Return copies of the lines below that mention "plate".

## DATASET EXCERPT
========================================

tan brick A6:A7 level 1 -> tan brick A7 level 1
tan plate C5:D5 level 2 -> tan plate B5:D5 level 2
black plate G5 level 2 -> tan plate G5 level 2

========================================

## RESPONSE TO THE TASK
tan plate C5:D5 level 2 -> tan plate B5:D5 level 2
black plate G5 level 2 -> tan plate G5 level 2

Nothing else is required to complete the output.